**TASK TO COMPLETE:**
Please show every line in the entries below that includes the word "MOSI".

Change listing data
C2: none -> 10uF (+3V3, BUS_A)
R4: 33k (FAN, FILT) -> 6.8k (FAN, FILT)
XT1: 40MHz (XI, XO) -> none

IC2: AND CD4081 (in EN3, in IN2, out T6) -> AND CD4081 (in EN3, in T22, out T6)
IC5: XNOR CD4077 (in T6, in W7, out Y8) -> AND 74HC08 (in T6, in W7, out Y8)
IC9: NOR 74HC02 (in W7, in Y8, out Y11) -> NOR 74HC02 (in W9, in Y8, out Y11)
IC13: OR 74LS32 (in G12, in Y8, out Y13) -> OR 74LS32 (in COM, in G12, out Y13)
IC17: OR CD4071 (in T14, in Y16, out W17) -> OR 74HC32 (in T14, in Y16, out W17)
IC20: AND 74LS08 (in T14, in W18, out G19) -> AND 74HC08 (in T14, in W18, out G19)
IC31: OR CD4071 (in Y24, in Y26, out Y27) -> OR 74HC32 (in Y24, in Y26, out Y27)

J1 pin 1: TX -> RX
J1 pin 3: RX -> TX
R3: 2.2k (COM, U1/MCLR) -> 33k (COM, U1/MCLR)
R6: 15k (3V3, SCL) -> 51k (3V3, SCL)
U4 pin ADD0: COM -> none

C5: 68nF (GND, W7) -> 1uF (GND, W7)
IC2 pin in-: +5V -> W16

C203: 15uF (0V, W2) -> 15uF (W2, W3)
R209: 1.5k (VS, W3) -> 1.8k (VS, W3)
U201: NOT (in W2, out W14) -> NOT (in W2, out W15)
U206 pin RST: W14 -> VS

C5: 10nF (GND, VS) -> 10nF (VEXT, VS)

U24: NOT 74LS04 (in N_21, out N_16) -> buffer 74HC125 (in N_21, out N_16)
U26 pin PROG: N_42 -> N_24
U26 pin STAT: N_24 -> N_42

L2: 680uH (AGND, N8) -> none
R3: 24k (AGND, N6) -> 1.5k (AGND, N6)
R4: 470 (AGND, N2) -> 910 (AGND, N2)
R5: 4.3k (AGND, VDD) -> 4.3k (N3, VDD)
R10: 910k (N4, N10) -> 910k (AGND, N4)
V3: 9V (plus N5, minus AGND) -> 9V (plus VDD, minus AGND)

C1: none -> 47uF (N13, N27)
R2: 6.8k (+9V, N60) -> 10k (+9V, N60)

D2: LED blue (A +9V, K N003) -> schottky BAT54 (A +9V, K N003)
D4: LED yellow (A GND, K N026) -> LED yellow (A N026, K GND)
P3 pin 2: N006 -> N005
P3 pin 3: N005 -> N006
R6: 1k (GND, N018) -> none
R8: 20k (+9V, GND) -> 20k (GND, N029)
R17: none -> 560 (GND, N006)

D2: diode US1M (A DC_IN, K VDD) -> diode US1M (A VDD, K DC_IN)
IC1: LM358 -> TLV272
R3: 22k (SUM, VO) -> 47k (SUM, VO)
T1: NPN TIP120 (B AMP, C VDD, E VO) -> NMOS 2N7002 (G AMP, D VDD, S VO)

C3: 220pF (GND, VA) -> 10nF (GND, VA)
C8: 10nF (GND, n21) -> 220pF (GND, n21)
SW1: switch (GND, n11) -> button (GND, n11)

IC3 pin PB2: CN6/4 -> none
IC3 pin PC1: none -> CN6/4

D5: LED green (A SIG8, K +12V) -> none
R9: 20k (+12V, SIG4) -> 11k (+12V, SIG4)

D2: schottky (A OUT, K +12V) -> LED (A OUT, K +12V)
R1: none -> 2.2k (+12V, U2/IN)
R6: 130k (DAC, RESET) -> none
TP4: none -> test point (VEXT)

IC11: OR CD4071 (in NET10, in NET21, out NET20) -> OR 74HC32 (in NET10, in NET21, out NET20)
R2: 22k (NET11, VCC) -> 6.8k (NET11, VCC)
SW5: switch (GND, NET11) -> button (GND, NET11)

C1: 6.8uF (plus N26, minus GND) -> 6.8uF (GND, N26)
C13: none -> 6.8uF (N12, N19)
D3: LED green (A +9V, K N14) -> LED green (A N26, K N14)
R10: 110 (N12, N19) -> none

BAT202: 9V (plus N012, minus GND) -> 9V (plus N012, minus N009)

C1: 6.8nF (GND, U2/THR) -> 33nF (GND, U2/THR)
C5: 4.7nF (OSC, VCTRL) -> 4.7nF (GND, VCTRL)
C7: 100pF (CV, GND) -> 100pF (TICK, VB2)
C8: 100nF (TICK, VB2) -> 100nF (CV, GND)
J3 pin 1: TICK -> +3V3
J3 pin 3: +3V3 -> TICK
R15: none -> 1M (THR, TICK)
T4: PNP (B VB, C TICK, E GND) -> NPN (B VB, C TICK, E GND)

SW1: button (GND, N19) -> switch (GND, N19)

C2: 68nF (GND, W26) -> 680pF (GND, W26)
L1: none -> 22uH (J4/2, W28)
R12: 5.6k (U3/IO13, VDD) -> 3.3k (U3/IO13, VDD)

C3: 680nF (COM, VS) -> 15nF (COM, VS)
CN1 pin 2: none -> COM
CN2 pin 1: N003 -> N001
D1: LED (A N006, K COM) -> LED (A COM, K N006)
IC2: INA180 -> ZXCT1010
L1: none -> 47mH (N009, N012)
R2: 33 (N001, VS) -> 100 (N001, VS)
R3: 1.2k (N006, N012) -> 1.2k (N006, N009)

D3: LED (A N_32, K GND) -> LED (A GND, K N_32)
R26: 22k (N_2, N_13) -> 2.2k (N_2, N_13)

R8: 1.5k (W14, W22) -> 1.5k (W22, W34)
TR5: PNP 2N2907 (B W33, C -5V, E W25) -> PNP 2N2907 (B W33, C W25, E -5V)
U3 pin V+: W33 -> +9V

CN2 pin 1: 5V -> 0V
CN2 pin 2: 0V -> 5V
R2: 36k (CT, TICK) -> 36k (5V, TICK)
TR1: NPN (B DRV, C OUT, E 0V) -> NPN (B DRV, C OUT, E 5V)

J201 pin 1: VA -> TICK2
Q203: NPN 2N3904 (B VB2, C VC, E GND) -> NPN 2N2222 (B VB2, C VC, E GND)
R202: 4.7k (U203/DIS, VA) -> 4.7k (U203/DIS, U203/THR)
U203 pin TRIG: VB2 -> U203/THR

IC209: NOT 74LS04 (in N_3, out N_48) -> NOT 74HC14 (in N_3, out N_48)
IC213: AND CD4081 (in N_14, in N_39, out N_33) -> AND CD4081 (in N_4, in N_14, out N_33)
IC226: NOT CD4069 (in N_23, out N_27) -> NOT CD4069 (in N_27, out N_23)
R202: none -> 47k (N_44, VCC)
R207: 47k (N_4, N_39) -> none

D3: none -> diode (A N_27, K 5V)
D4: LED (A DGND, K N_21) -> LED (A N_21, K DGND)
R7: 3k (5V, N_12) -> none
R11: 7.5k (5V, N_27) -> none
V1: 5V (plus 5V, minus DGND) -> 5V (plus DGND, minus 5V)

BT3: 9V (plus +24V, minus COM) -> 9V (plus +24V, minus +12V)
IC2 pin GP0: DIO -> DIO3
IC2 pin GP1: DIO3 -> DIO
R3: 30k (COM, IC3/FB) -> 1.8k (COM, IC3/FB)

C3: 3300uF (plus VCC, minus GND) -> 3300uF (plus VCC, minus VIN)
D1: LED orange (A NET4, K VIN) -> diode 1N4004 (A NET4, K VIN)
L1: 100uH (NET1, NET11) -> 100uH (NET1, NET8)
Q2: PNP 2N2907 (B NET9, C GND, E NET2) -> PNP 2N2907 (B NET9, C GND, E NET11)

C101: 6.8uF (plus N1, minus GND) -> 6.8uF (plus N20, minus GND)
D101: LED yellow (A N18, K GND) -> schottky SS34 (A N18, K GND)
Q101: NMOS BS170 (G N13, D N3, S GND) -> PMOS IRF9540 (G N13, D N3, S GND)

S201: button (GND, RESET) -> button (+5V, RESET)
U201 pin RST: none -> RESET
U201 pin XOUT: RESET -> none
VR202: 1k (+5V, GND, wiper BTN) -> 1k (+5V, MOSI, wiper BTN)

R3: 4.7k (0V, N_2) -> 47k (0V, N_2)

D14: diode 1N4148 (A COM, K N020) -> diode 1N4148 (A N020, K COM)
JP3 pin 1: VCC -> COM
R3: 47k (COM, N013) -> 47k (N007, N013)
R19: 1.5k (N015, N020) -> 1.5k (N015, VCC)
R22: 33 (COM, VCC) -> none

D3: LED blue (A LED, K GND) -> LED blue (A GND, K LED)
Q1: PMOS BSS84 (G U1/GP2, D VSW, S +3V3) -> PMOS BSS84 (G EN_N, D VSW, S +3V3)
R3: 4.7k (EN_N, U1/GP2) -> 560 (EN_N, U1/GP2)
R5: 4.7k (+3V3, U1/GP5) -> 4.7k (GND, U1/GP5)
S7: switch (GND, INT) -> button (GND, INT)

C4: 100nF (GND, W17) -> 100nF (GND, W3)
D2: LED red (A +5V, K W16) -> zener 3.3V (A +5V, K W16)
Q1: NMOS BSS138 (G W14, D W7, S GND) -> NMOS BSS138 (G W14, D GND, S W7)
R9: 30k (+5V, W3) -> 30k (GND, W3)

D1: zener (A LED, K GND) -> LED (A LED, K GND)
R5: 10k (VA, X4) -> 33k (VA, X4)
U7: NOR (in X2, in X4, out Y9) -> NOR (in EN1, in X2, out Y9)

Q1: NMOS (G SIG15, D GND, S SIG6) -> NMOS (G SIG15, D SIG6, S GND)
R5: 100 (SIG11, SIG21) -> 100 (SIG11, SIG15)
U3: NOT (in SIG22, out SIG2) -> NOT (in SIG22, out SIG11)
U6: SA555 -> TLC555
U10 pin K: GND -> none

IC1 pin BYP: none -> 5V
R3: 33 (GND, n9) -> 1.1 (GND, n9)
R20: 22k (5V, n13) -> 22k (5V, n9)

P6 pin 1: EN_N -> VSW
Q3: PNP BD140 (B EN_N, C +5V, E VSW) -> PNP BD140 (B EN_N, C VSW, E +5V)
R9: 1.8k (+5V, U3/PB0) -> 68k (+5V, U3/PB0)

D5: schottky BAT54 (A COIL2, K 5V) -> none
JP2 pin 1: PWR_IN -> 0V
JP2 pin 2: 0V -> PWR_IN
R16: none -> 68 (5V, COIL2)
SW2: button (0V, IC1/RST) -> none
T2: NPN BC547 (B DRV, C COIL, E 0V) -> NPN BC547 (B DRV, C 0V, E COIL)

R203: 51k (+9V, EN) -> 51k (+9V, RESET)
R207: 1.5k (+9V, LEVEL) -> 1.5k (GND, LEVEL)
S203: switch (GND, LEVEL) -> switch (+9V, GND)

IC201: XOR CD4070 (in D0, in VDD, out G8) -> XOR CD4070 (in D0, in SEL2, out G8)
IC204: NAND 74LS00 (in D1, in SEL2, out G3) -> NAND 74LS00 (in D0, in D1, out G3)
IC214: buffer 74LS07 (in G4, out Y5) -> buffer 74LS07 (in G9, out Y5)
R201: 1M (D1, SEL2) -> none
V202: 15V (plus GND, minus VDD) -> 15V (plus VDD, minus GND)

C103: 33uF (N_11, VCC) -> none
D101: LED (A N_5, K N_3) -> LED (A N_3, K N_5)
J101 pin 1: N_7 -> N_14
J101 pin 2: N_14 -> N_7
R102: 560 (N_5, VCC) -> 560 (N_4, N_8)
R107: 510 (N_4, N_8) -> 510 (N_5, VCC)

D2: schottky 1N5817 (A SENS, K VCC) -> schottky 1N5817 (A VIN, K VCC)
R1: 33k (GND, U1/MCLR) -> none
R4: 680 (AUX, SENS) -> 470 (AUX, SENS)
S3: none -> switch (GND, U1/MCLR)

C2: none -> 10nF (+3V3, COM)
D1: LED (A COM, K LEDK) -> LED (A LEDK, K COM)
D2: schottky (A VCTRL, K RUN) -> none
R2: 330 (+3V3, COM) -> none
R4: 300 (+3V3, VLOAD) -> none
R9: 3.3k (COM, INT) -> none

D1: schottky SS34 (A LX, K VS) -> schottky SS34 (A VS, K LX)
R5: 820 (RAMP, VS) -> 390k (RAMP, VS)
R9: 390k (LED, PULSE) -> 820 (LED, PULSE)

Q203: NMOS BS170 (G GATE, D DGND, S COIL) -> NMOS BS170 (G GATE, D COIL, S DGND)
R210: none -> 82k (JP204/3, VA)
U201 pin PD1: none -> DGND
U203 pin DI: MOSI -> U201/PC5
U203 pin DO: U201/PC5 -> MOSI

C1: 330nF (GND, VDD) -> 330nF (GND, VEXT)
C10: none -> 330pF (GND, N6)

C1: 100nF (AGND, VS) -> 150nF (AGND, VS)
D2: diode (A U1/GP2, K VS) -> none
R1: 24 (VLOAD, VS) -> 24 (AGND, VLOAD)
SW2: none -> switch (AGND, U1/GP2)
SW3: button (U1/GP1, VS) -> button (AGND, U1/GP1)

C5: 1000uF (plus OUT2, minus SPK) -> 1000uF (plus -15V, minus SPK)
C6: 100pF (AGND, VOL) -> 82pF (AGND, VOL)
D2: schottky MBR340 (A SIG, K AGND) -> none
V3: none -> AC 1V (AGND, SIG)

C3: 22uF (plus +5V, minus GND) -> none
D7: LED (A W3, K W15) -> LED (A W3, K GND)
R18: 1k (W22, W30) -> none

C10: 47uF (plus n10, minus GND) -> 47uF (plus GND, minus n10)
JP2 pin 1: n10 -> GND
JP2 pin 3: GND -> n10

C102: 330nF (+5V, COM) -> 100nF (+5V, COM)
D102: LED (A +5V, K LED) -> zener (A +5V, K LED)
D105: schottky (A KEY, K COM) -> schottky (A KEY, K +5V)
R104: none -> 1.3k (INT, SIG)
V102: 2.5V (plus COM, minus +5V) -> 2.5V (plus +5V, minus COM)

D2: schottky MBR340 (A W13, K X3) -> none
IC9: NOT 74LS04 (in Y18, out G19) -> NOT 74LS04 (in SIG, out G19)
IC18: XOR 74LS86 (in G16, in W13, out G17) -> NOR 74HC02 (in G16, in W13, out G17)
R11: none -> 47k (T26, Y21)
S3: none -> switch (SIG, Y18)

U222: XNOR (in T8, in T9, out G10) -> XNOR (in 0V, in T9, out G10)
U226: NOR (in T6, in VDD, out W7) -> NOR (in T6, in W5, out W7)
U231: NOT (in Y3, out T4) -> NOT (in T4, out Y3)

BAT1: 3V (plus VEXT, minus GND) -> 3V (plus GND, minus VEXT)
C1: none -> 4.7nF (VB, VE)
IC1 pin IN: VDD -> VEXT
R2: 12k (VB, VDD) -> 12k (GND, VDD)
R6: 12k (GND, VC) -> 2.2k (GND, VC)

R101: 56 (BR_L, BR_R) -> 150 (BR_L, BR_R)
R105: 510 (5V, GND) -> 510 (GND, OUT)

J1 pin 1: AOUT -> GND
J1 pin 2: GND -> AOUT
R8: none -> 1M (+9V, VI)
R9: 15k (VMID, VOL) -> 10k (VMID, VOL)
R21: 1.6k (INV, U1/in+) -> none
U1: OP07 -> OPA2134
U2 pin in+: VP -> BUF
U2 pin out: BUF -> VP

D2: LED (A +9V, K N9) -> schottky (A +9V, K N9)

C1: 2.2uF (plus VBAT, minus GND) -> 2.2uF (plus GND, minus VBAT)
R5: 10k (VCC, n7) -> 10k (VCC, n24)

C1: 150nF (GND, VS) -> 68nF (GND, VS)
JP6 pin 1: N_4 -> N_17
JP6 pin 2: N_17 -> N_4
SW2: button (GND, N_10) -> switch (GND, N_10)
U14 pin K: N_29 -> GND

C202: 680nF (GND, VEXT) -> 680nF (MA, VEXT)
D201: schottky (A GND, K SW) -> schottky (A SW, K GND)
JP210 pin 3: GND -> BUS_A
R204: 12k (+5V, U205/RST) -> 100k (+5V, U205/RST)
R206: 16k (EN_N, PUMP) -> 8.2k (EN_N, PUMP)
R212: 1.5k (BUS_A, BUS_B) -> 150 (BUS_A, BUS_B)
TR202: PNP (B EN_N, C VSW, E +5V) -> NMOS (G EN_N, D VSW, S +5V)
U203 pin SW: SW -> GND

**OUTPUT BELOW:**
VR202: 1k (+5V, GND, wiper BTN) -> 1k (+5V, MOSI, wiper BTN)
U203 pin DI: MOSI -> U201/PC5
U203 pin DO: U201/PC5 -> MOSI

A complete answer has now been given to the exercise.